* **What this task involves**: Write out again the lines from the line with "(494, 558) = (429, 406): orange" up to and including the line with "(509, 157) = (529, 211): green", exactly as they stand below, and skip any picture.

* **Provided entries**:
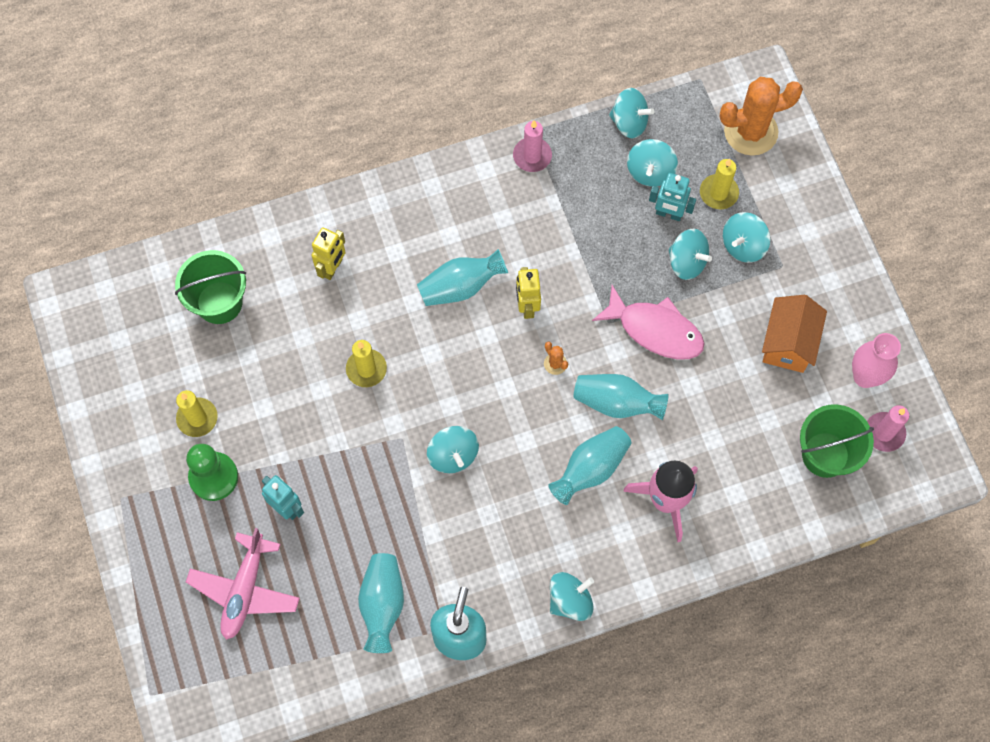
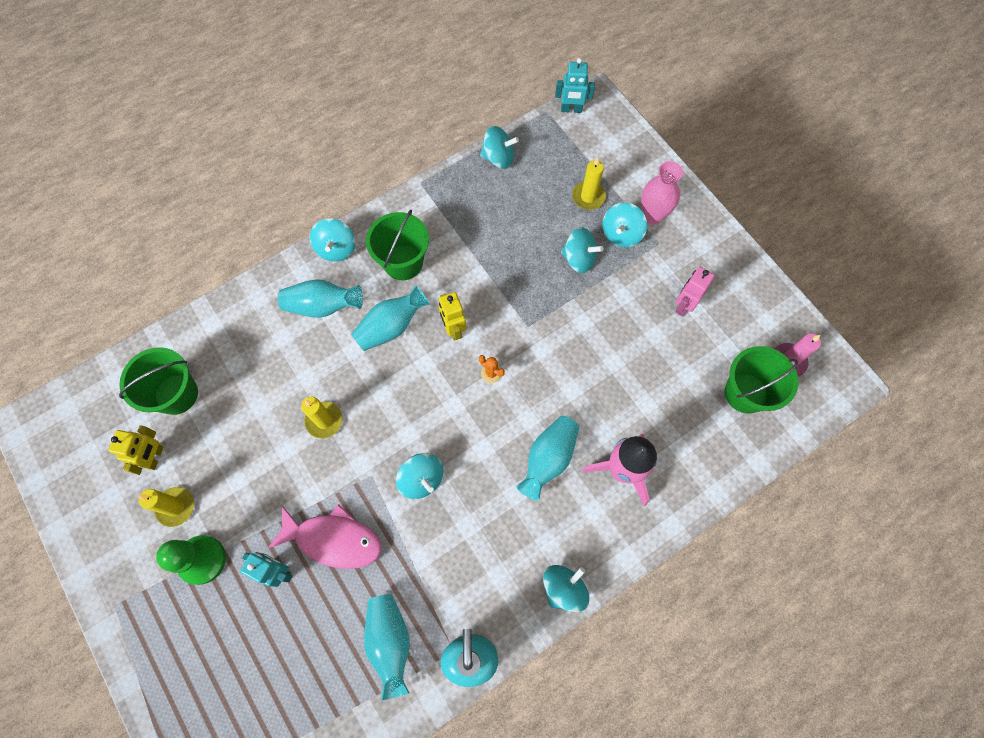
camera: 15 degrees left, 0 degrees up
(245, 590) = (254, 665): pink plane -> none
(332, 268) = (273, 338): yellow robot -> yellow robot (155, 457)
(491, 218) = (403, 262): none -> green bucket
(532, 156) = (425, 203): pink candle -> none
(616, 403) = (554, 394): turquoise vase -> turquoise vase (322, 306)
(650, 171) = (527, 193): turquoise spinning top -> turquoise spinning top (336, 249)
(655, 330) = (569, 322): pink fish -> pink fish (333, 539)
(668, 214) = (552, 223): turquoise robot -> turquoise robot (571, 109)
(750, 132) = (599, 143): orange cactus -> none
(788, 343) = (684, 305): orange house -> pink robot
(865, 376) = (756, 317): pink vase -> pink vase (652, 216)

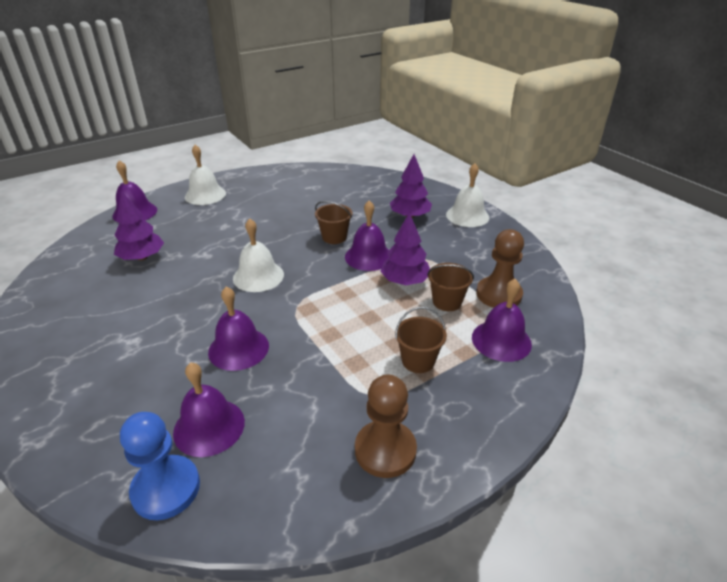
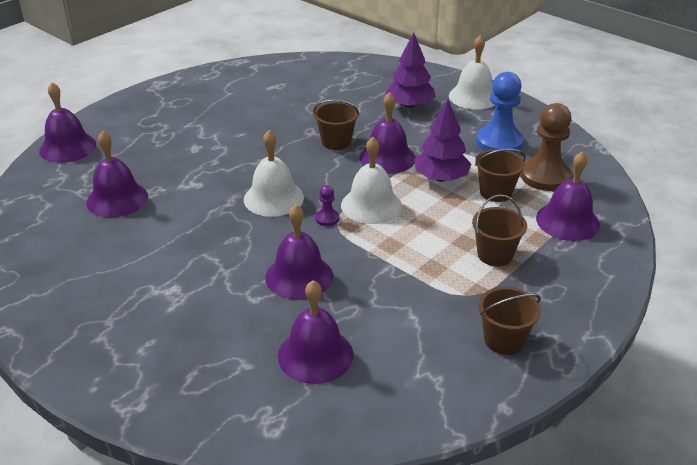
camera: 15 degrees left, 0 degrees up
(142, 257) = (117, 199): purple tree -> purple bell
(166, 489) = (307, 416): blue pawn -> blue pawn (499, 142)
(205, 195) = (145, 113): white bell -> white bell (371, 205)
(291, 301) = (327, 218): none -> purple pawn
(385, 450) = (504, 340): brown pawn -> brown bucket

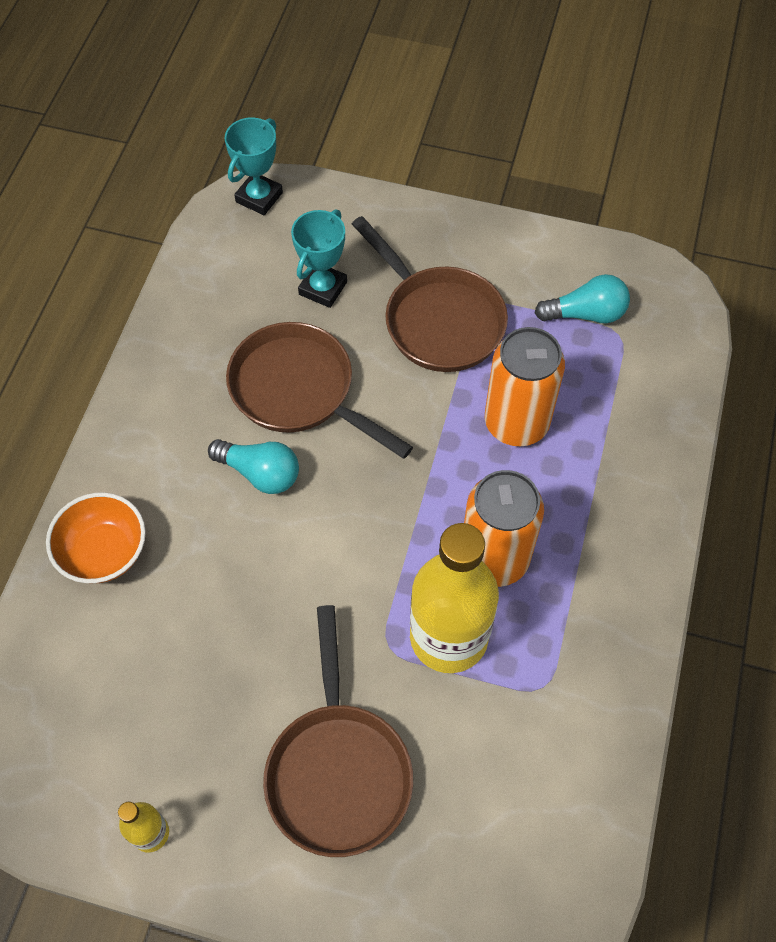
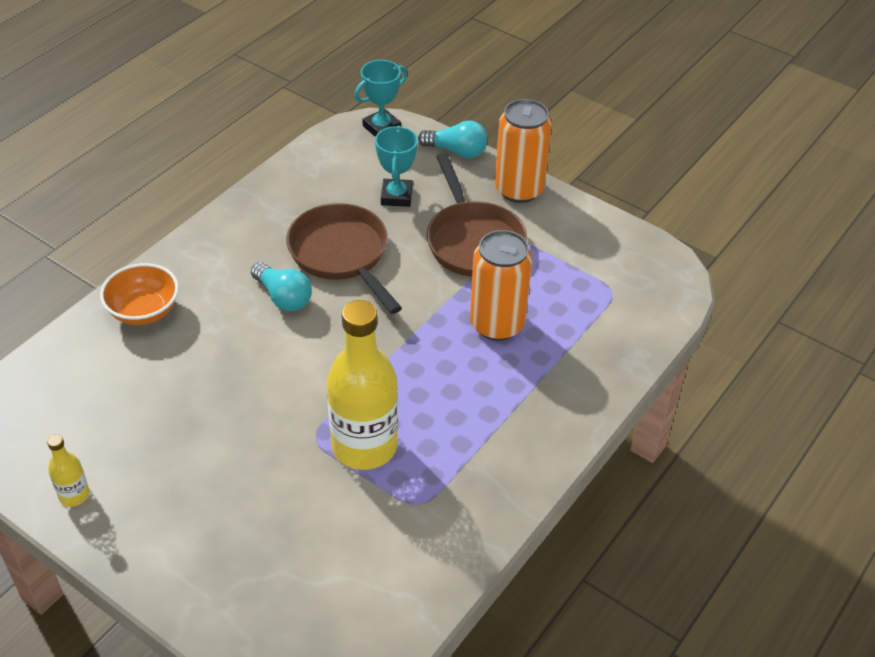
camera: 20 degrees right, 15 degrees down
(323, 288) = (396, 196): turquoise trophy -> turquoise trophy turned 45 degrees counterclockwise
(338, 771) = (231, 504): brown pan -> none
(494, 558) = (429, 406): orange can -> orange can (519, 189)
(586, 314) = (593, 270): turquoise light bulb -> turquoise light bulb (456, 151)

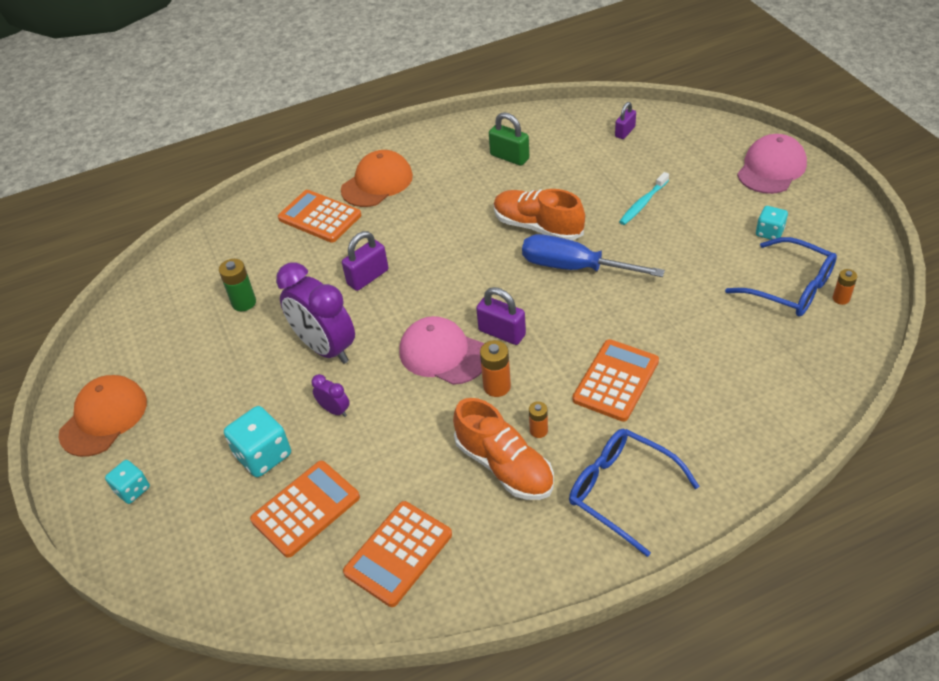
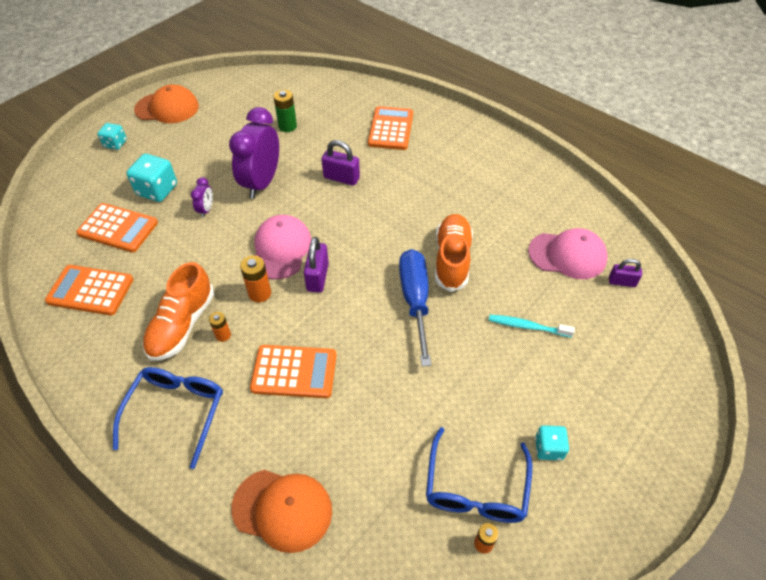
camera: 60 degrees right, 5 degrees up
(377, 183) = (446, 144): orange cap -> orange cap (282, 509)
(509, 157) = (529, 211): green padlock -> none
(771, 168) = (653, 425): pink cap -> pink cap (567, 255)

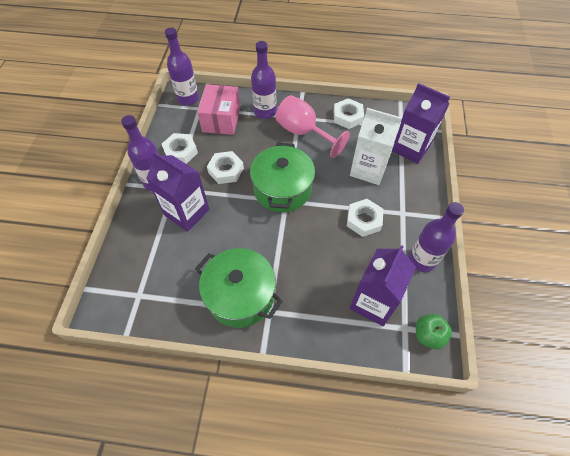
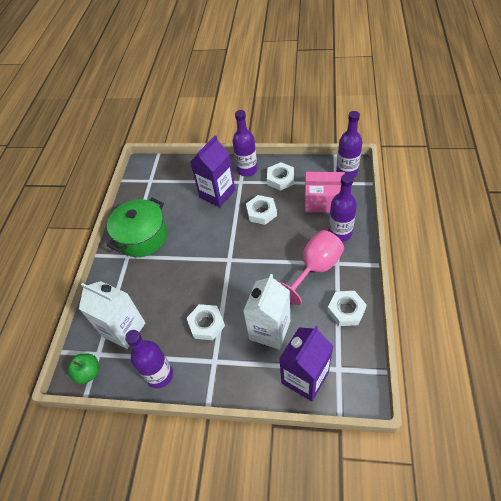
camera: 95 degrees right, 5 degrees down
(282, 189) = (242, 256): green pot -> none
(373, 302) = (124, 329): purple carton -> white carton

* **Task answer**:
(494, 558) = (429, 406): orange can -> orange can (519, 189)
(586, 314) = (593, 270): turquoise light bulb -> turquoise light bulb (456, 151)

camera: 60 degrees right, 5 degrees up
(377, 183) = (446, 144): orange cap -> orange cap (282, 509)
(509, 157) = (529, 211): green padlock -> none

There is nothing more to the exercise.